# Data records
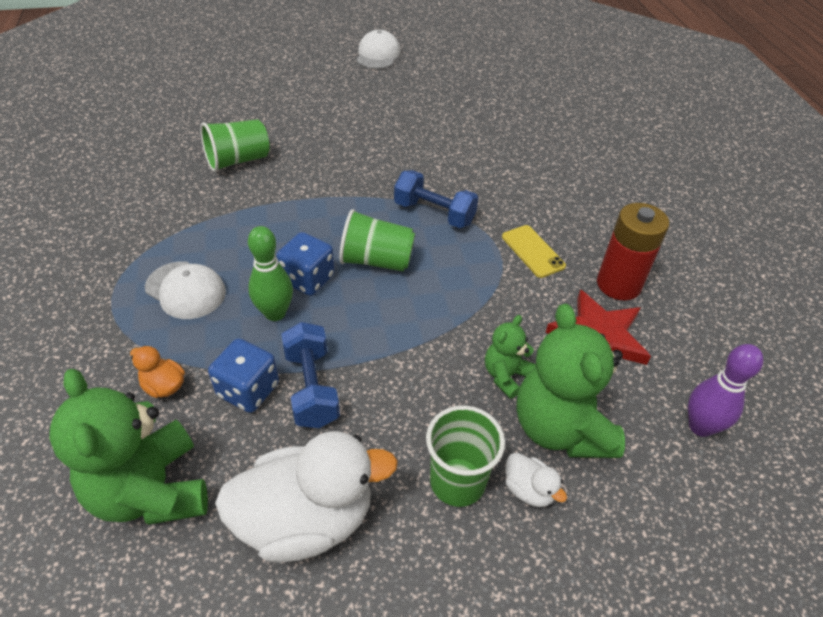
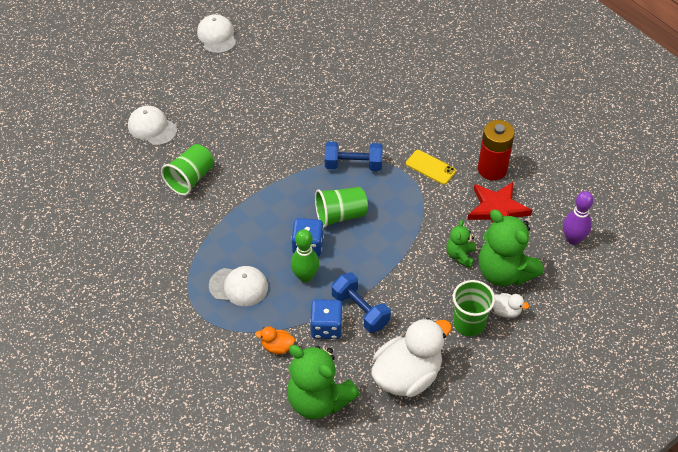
camera: 25 degrees left, 5 degrees up
(243, 104) = (152, 127): none -> white cap

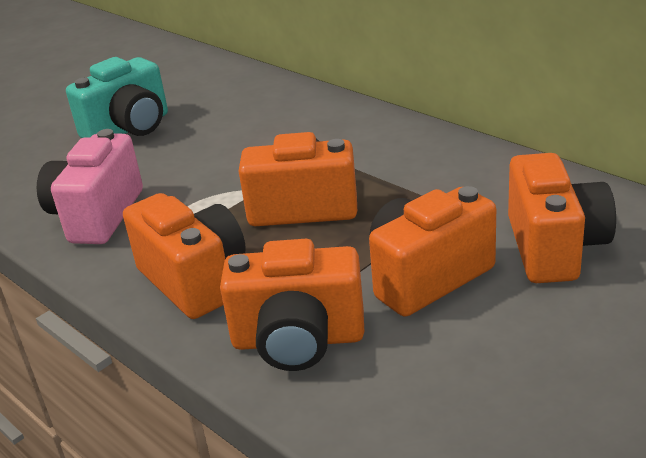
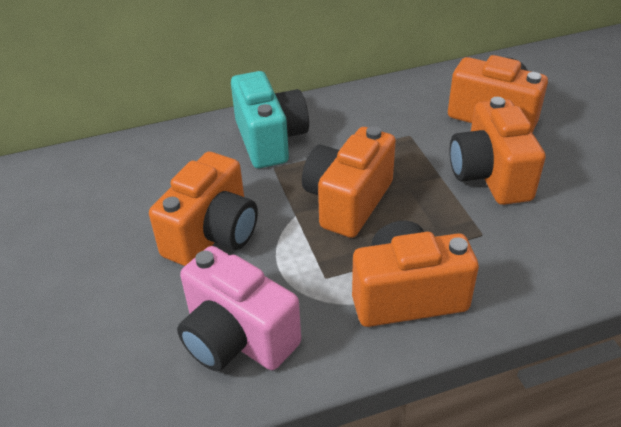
camera: 65 degrees left, 10 degrees up
(129, 129) = (76, 271): turquoise camera -> turquoise camera (270, 140)
(298, 340) = (526, 259): orange camera -> orange camera (212, 235)

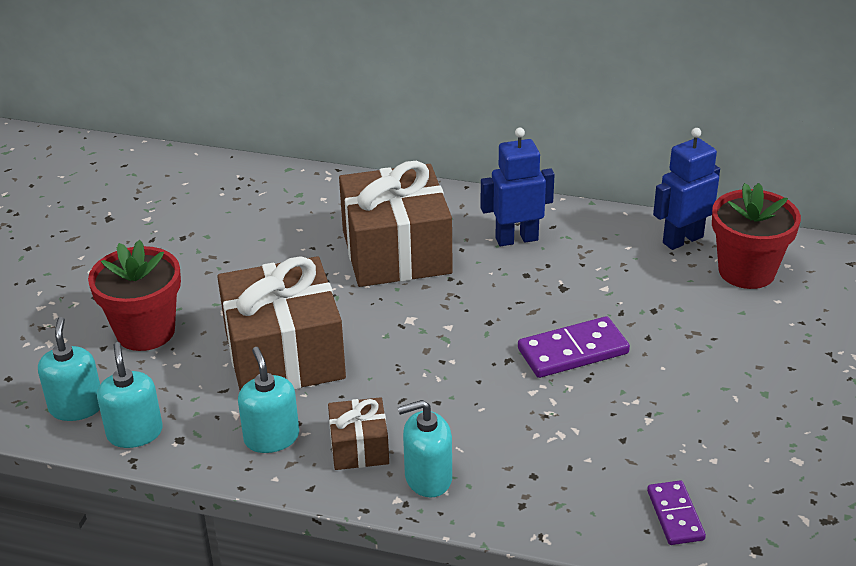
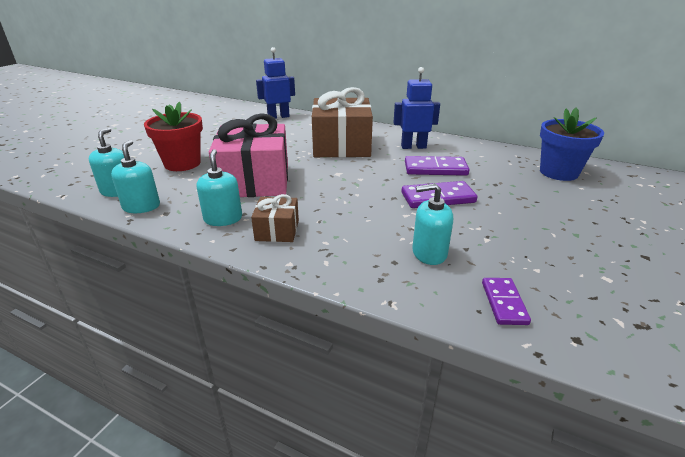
camera: 10 degrees right, 5 degrees down
(284, 355) = (254, 181): brown gift -> pink gift
(428, 478) = (316, 253): turquoise soap dispenser -> turquoise soap dispenser (429, 253)
(560, 288) = (435, 169): none -> purple domino
(682, 239) = (516, 155): blue robot -> blue robot (278, 117)
(746, 271) = (558, 172): red flower pot -> blue flower pot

# Task brief
Each line of the data above containing the string "turquoise" is to be copied.

# Result of this task
(129, 129) = (76, 271): turquoise camera -> turquoise camera (270, 140)
(428, 478) = (316, 253): turquoise soap dispenser -> turquoise soap dispenser (429, 253)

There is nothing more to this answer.